> PROBLEM STATEMENT
Search the listing below for the word "ball", and copy every line in which it turns up.

> THE INPUT
==================================================

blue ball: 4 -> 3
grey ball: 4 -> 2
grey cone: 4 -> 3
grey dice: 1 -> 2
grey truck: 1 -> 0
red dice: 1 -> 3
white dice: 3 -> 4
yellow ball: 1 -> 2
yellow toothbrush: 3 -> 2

==================================================

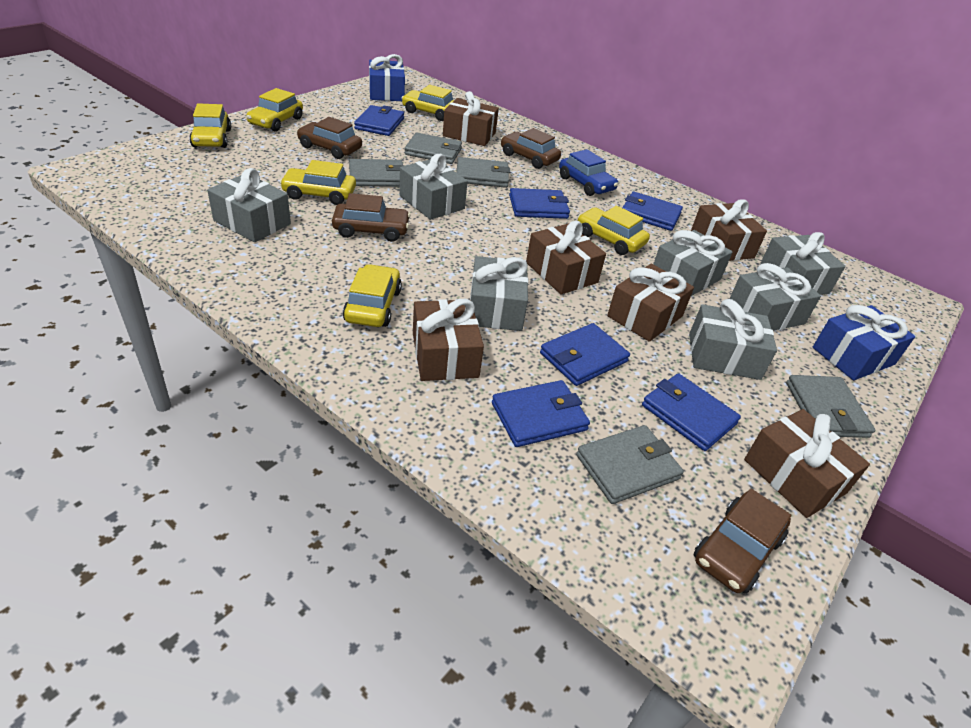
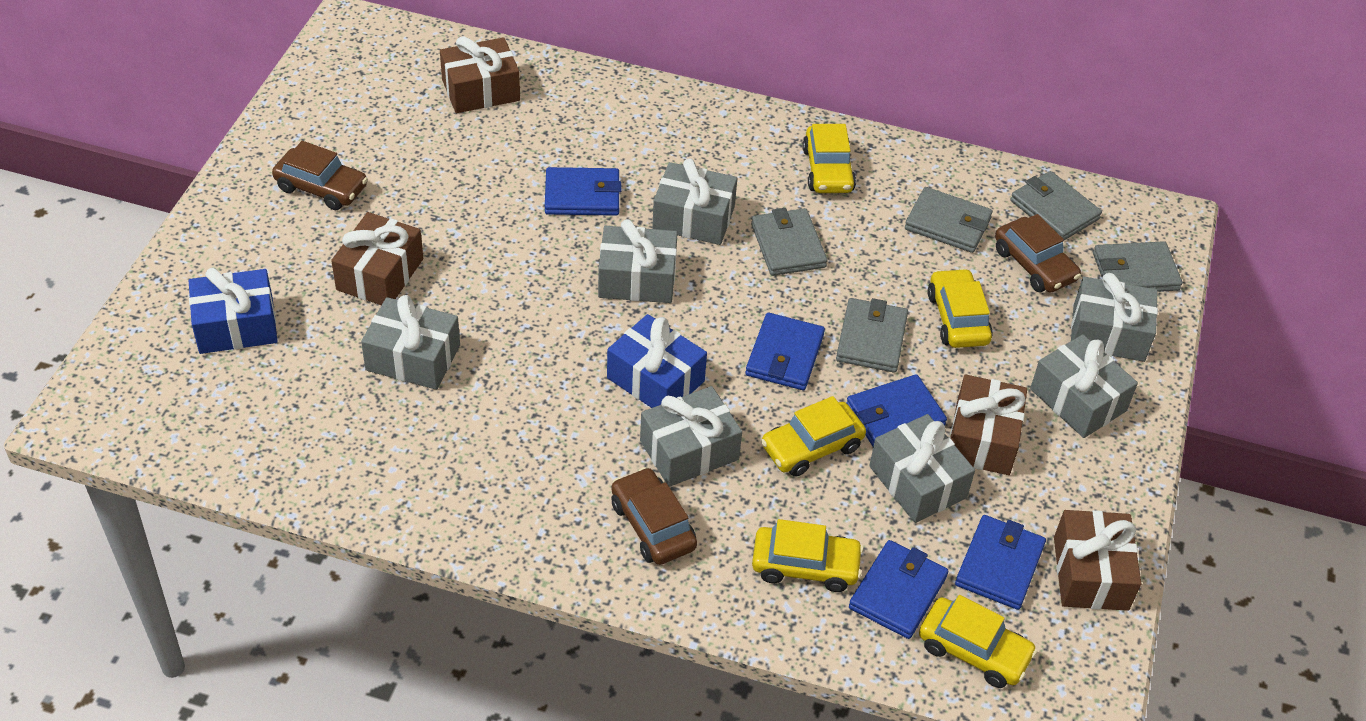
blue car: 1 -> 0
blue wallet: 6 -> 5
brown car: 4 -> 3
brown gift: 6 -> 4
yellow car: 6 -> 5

==================================================

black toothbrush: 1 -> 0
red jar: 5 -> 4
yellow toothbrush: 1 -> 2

==================================================

> YOUR RESPONSE
blue ball: 4 -> 3
grey ball: 4 -> 2
yellow ball: 1 -> 2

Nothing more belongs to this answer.